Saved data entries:
————————
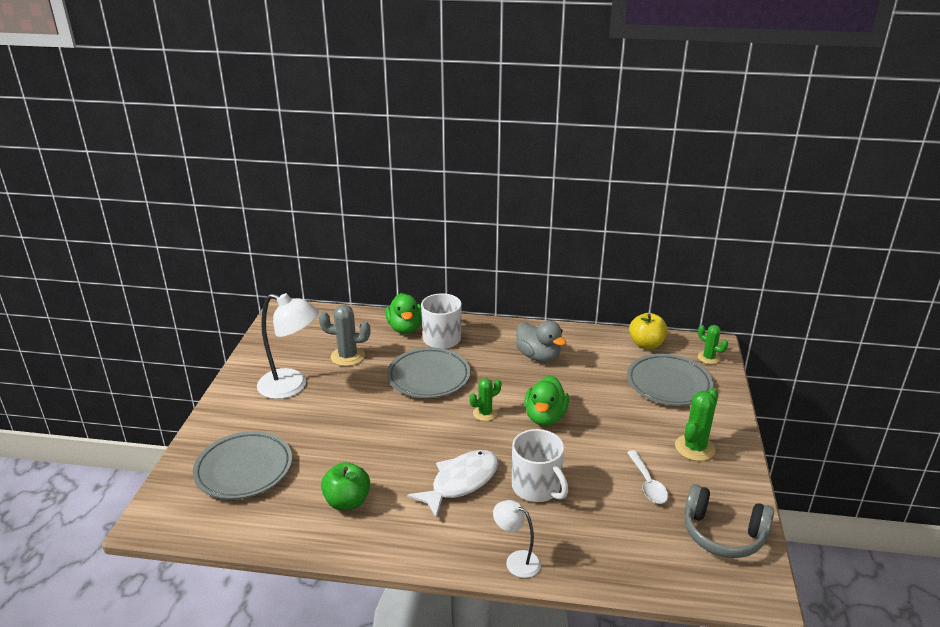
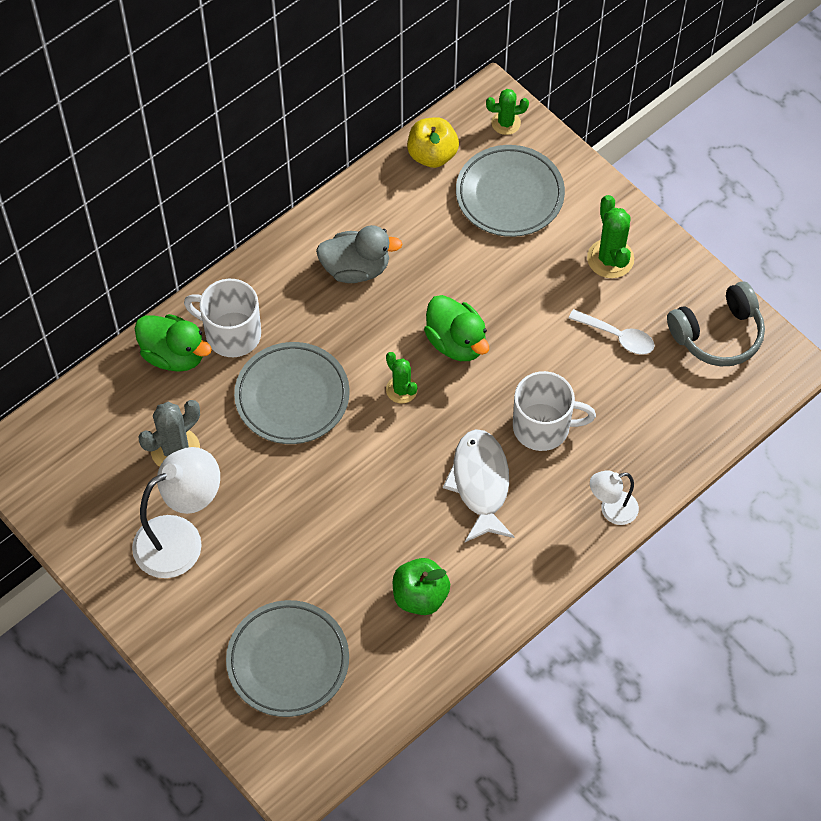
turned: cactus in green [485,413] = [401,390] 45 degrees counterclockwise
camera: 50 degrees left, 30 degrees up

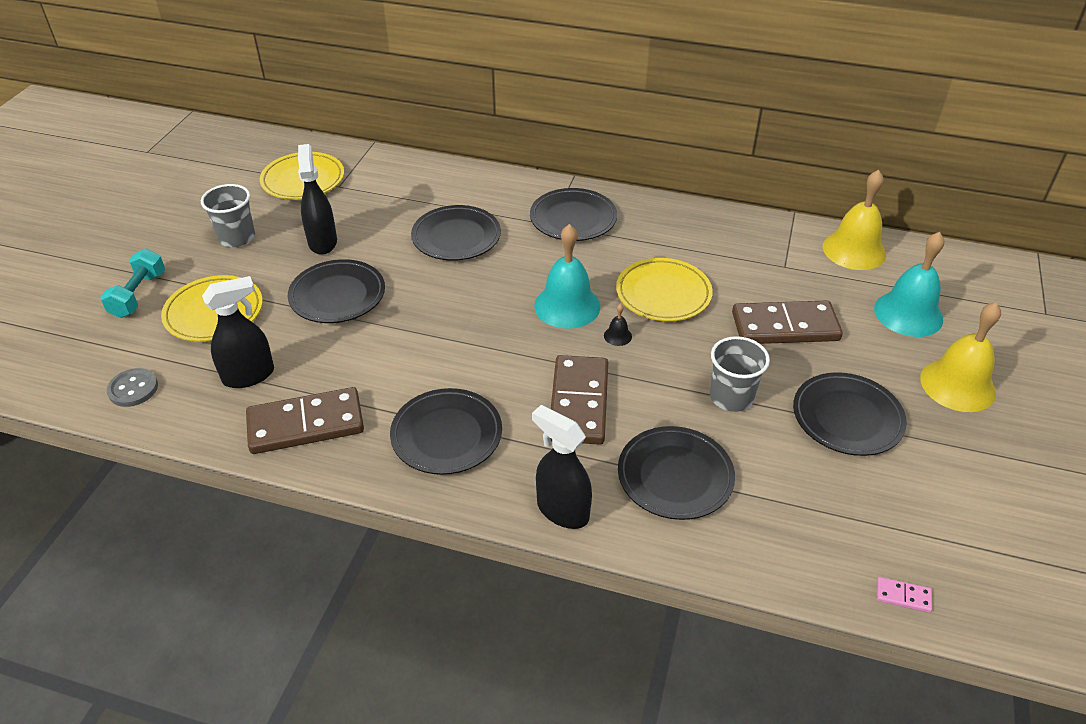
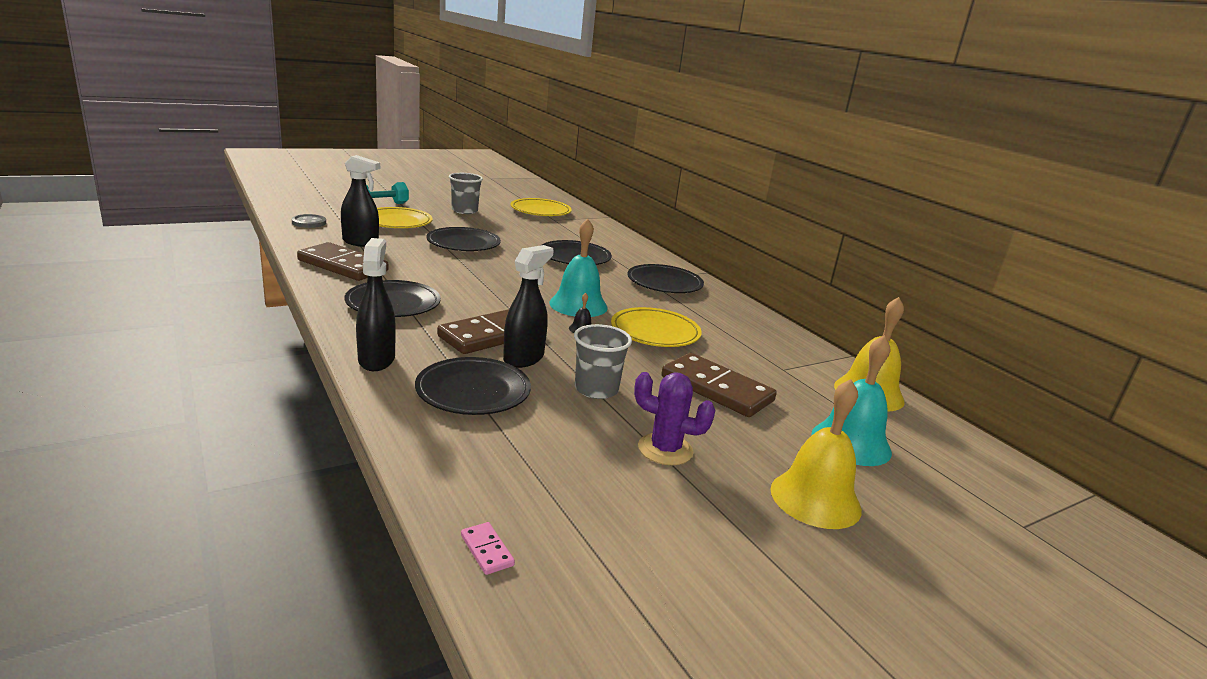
moved: spray bottle in black [322,242] to [524,358]
replaced: plate in black [847,418] to cactus in purple [665,449]
camera: 40 degrees right, 20 degrees down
————————
Apart from the images, the entries above must be returned without alteration.

▸ Written answer
turned: cactus in green [485,413] = [401,390] 45 degrees counterclockwise
camera: 50 degrees left, 30 degrees up

moved: spray bottle in black [322,242] to [524,358]
replaced: plate in black [847,418] to cactus in purple [665,449]
camera: 40 degrees right, 20 degrees down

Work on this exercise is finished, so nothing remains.